### Extracted information
^^^^^^^^^^^^^^^^
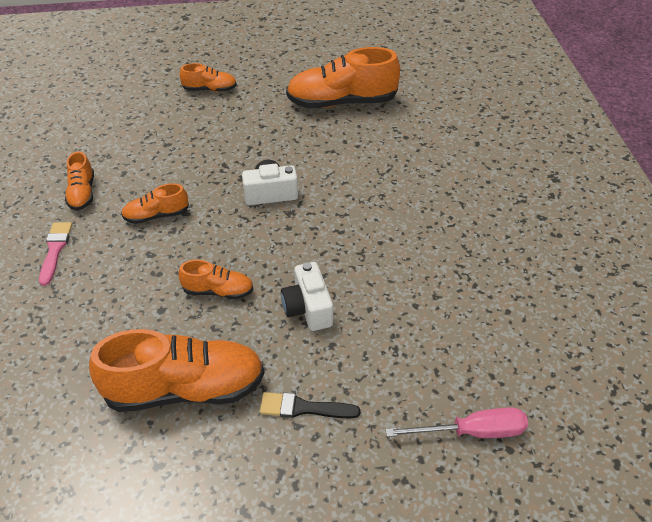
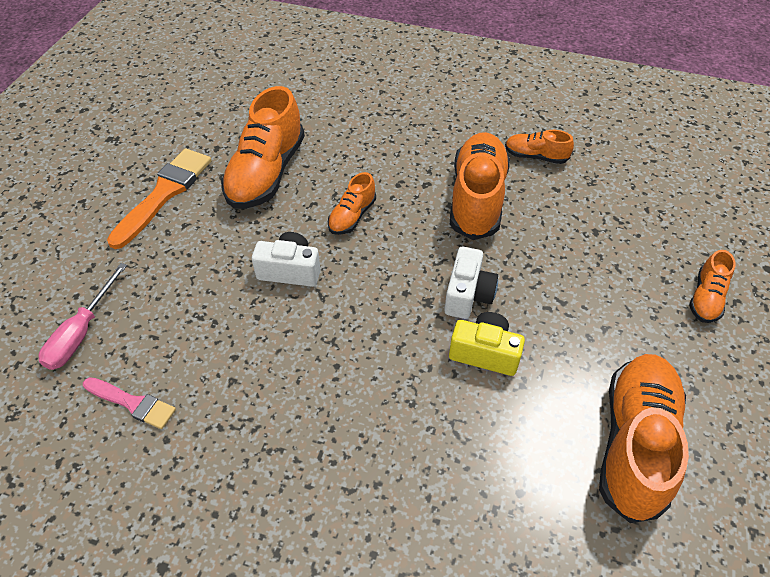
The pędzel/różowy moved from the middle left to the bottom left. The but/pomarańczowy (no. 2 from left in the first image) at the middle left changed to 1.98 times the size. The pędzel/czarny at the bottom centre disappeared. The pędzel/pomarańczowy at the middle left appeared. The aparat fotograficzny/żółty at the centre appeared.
^^^^^^^^^^^^^^^^
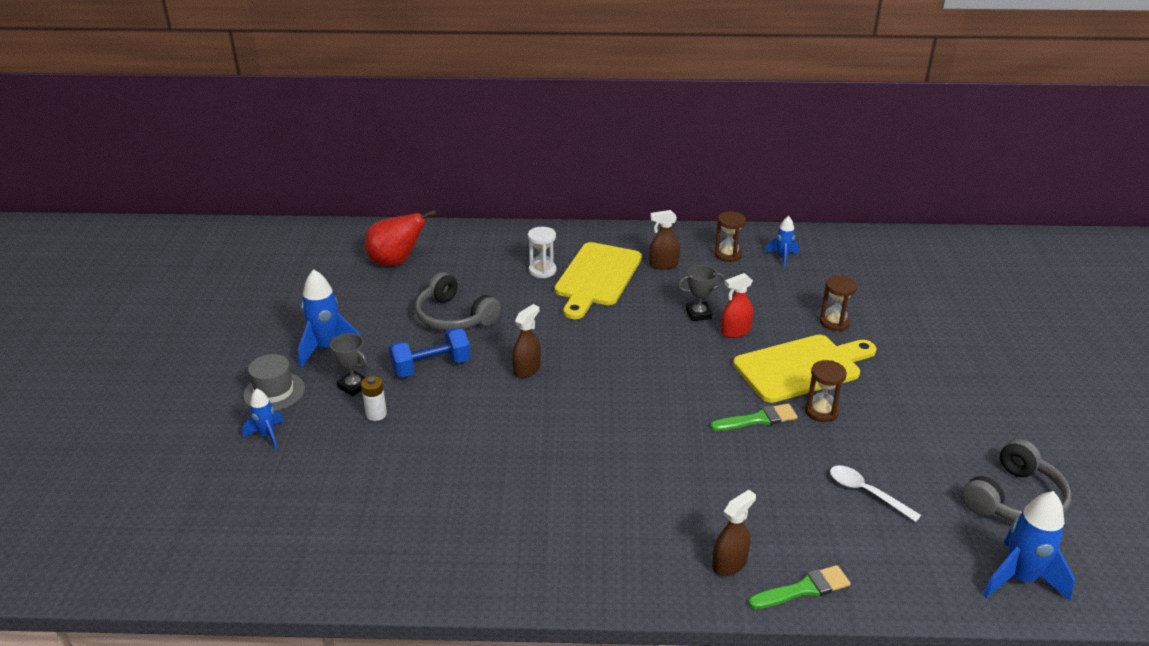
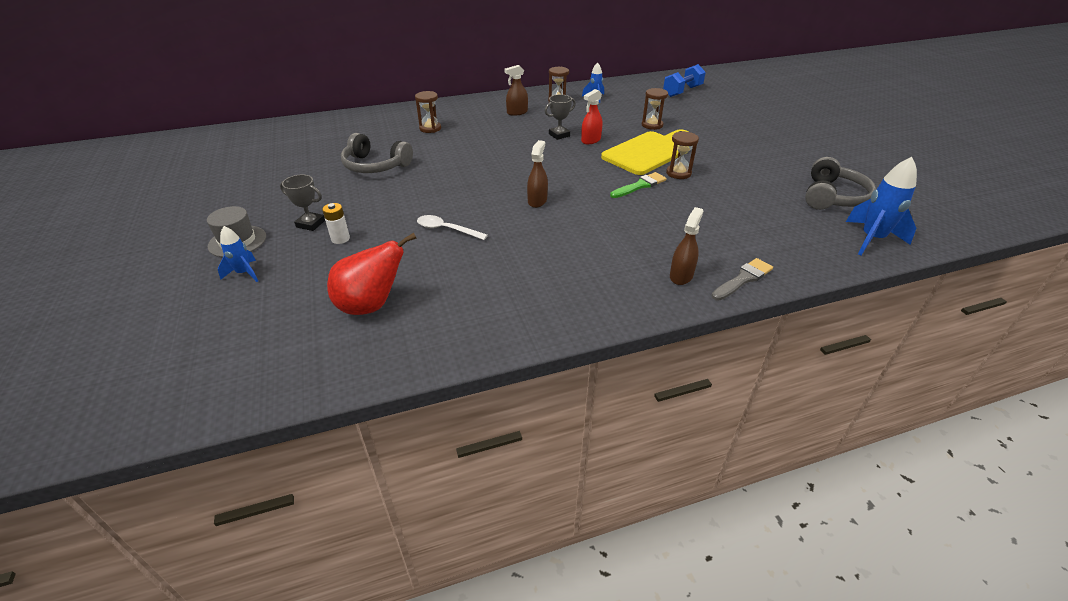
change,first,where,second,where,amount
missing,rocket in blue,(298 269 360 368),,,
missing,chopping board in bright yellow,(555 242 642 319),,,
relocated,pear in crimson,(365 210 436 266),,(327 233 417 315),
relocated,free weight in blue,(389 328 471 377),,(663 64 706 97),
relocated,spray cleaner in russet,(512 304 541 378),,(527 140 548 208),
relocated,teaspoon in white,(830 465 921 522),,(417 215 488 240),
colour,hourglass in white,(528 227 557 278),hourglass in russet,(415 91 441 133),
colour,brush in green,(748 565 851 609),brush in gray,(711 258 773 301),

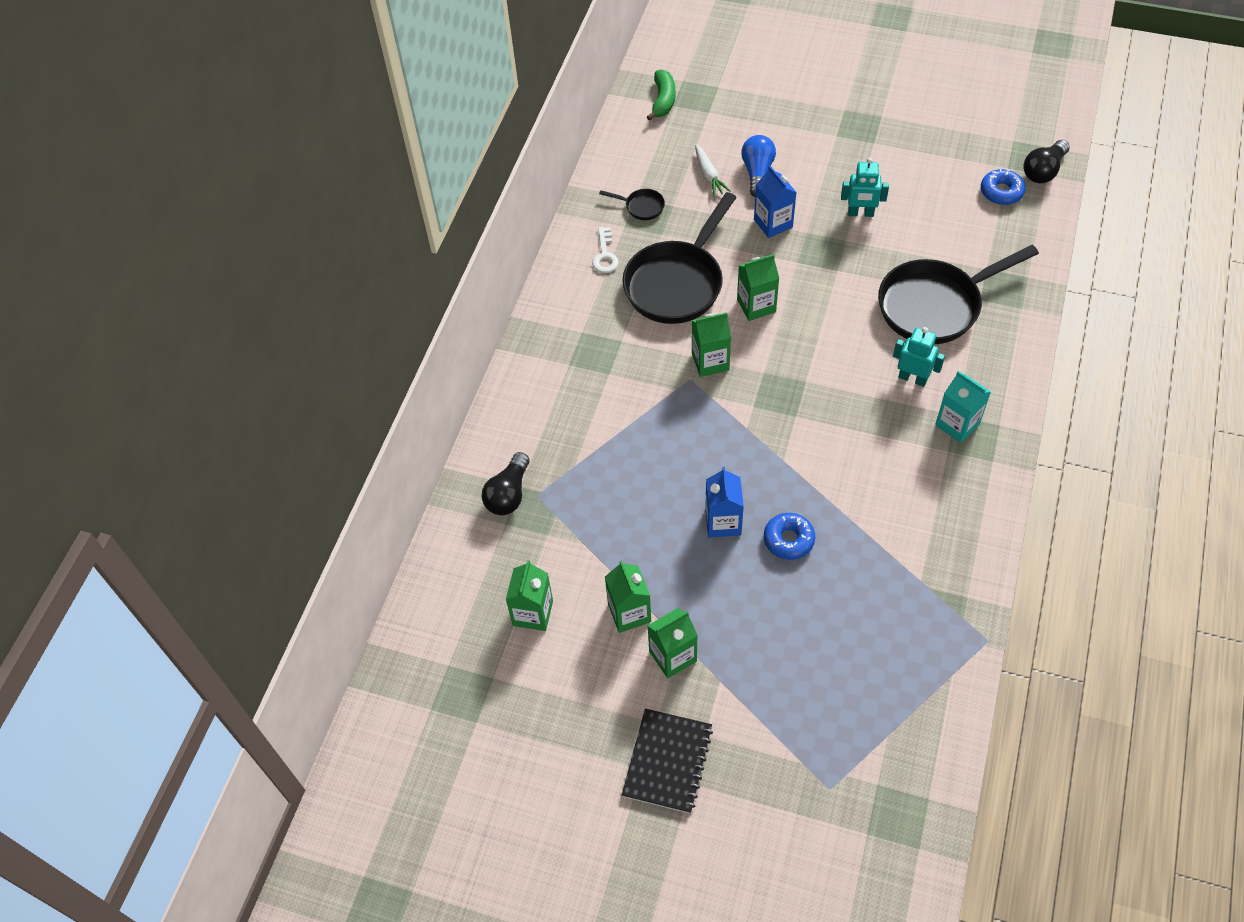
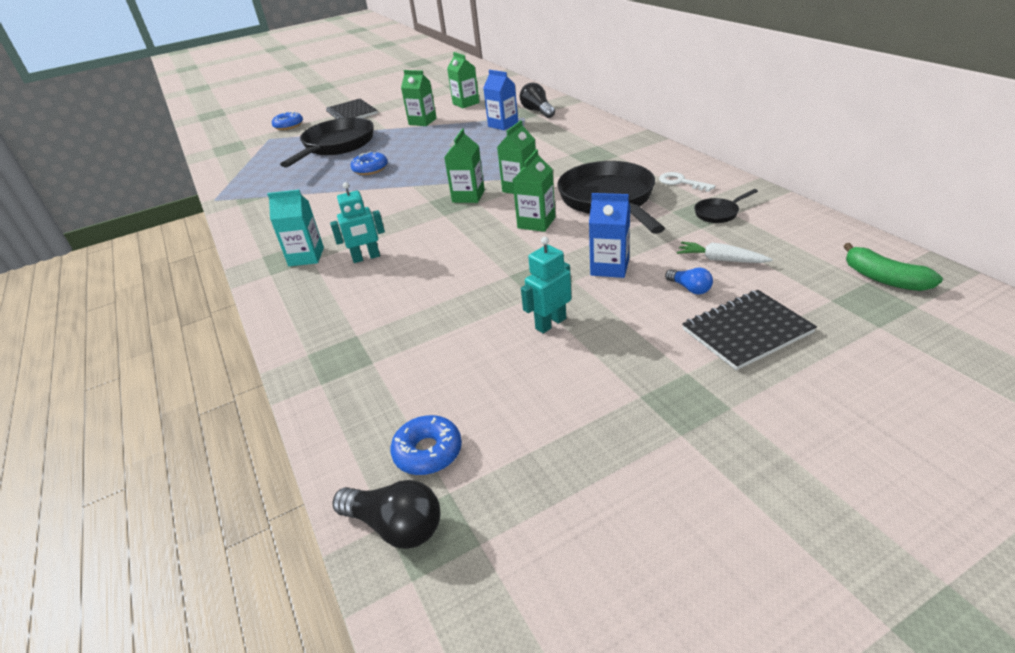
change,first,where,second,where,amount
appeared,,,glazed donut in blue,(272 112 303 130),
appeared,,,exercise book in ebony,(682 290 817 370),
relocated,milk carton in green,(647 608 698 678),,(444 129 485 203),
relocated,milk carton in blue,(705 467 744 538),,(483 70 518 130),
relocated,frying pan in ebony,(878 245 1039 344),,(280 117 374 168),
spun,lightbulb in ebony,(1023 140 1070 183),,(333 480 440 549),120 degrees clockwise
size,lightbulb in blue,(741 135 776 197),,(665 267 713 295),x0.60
^^^^^^^^^^^^^^^^
### Work required
In the records above, locate every line with the string "white" and copy it.

### Written reply
relocated,teaspoon in white,(830 465 921 522),,(417 215 488 240),
colour,hourglass in white,(528 227 557 278),hourglass in russet,(415 91 441 133),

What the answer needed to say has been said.